STATED TASK:
Collect every line of the rows below that contains the string "kern". Case counts, so a match must have the same uppercase and lowercase letters.

-- begin TASK INPUTS --

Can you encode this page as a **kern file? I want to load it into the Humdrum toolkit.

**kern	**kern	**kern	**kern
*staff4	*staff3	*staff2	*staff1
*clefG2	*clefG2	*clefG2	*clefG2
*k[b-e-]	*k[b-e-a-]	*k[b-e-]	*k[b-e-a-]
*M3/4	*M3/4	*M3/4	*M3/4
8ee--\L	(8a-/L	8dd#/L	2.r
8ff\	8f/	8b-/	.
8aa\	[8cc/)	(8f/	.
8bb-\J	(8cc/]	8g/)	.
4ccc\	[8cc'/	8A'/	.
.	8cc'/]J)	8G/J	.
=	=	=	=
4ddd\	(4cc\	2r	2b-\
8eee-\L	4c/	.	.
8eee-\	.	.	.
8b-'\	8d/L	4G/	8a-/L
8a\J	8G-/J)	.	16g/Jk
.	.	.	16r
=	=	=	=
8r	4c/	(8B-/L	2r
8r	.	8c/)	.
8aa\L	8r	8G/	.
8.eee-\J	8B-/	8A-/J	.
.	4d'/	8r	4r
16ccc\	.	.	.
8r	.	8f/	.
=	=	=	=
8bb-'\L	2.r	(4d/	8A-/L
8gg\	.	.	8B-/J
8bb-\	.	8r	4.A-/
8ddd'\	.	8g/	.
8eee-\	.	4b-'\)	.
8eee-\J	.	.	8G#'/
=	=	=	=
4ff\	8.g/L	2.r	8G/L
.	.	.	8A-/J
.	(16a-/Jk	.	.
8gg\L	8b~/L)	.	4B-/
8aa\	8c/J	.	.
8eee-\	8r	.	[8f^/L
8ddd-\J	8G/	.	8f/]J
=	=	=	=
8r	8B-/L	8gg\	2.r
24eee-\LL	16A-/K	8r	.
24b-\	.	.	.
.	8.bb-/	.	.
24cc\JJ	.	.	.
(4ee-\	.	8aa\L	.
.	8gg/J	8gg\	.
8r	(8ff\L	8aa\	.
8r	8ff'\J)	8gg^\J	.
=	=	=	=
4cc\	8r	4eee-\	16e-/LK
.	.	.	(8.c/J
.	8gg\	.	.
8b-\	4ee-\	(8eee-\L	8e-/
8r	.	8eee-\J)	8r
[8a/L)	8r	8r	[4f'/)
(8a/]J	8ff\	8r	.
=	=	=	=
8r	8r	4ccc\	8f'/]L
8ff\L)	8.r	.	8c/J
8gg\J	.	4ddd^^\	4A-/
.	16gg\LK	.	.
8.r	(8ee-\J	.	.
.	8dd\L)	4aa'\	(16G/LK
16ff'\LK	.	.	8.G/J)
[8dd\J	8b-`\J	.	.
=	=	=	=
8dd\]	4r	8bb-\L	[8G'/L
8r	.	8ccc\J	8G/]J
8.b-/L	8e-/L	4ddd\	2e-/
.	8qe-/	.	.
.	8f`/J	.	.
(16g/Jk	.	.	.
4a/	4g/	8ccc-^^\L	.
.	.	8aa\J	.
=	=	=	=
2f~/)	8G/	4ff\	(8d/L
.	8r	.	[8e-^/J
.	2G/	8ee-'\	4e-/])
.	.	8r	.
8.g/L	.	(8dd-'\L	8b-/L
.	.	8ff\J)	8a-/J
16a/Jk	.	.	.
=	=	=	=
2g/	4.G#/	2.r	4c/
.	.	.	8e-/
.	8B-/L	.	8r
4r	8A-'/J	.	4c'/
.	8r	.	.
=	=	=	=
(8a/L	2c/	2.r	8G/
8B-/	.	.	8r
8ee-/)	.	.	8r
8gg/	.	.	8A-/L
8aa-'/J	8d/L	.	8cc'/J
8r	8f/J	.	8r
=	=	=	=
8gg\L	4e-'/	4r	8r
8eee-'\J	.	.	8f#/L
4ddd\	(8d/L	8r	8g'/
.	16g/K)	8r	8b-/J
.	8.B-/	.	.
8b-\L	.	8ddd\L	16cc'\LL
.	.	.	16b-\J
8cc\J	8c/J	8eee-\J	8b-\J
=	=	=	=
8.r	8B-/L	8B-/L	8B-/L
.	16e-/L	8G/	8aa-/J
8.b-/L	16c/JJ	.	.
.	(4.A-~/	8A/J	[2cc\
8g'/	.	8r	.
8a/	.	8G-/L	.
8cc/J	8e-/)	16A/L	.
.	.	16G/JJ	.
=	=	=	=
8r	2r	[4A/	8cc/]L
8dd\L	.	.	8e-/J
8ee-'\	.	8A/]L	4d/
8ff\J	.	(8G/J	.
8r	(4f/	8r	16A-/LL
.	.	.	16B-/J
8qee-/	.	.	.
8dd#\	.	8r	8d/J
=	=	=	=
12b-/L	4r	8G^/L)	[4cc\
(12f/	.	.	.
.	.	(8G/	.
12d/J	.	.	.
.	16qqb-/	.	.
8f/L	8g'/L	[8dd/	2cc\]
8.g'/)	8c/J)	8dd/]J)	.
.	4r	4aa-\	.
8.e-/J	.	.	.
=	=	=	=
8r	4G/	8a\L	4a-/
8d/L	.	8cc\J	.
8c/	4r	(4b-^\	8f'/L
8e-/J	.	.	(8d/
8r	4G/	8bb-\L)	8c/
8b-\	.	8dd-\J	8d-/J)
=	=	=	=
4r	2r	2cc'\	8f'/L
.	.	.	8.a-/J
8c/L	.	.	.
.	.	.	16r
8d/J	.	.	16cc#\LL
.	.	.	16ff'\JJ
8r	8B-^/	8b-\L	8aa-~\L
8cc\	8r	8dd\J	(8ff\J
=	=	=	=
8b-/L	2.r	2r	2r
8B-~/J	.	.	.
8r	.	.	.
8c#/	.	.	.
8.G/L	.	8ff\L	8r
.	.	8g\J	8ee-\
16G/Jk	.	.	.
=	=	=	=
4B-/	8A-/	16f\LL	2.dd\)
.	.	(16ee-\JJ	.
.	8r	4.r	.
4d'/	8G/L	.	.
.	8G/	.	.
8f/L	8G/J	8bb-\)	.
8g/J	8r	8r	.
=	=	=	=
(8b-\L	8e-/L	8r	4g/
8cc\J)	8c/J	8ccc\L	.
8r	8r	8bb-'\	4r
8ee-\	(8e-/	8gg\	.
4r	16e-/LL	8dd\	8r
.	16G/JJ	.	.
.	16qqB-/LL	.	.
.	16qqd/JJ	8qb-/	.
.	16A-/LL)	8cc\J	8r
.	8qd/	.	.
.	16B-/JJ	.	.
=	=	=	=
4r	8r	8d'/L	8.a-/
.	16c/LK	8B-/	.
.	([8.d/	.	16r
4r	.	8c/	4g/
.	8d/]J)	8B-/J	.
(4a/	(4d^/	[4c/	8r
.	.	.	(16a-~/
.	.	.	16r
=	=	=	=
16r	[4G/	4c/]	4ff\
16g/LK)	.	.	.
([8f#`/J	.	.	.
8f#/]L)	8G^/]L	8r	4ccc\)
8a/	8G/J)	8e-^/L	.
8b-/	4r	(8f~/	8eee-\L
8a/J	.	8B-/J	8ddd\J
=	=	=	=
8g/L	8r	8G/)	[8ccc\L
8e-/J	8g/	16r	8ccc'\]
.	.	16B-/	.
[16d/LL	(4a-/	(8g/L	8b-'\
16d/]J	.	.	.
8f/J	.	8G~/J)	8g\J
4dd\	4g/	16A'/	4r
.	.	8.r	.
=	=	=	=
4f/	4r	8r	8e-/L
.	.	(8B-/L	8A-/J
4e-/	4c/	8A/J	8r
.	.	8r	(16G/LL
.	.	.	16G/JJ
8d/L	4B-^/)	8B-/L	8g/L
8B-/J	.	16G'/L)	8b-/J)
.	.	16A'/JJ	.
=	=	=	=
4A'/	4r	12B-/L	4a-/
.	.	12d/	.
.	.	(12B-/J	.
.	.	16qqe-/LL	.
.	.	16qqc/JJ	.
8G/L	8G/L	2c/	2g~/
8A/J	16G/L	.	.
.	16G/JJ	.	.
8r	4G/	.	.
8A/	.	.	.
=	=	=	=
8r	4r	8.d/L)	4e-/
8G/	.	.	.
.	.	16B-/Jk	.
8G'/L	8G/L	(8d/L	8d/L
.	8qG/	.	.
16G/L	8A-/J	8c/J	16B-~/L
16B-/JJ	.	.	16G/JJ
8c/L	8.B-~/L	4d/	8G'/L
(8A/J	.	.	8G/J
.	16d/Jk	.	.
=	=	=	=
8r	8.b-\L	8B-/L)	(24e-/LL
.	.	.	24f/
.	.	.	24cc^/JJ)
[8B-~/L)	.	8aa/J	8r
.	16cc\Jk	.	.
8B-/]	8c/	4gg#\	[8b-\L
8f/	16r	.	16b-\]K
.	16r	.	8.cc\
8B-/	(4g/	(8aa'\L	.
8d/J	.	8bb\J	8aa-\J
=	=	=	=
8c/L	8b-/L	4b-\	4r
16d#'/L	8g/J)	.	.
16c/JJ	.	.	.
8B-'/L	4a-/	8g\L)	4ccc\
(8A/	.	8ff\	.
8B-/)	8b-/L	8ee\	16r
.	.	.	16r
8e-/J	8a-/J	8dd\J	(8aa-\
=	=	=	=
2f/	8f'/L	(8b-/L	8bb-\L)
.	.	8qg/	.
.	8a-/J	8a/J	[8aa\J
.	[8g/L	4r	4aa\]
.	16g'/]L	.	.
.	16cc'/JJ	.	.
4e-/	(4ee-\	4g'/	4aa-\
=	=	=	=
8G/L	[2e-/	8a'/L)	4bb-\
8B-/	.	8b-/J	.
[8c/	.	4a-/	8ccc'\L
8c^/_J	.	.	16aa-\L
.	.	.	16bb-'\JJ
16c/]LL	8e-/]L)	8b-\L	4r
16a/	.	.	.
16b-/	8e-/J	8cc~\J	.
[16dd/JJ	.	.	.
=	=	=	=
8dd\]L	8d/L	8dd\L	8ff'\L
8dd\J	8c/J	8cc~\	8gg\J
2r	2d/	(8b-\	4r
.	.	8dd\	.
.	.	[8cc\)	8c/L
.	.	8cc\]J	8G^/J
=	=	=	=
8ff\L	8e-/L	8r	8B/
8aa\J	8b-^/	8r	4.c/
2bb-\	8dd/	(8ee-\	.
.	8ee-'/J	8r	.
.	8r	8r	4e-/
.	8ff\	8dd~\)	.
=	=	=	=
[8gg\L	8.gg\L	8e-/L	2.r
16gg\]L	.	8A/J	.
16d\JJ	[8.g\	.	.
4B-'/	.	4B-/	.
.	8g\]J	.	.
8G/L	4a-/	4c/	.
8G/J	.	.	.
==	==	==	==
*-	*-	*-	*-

-- end TASK INPUTS --

FULL SOLUTION:
Can you encode this page as a **kern file? I want to load it into the Humdrum toolkit.
**kern	**kern	**kern	**kern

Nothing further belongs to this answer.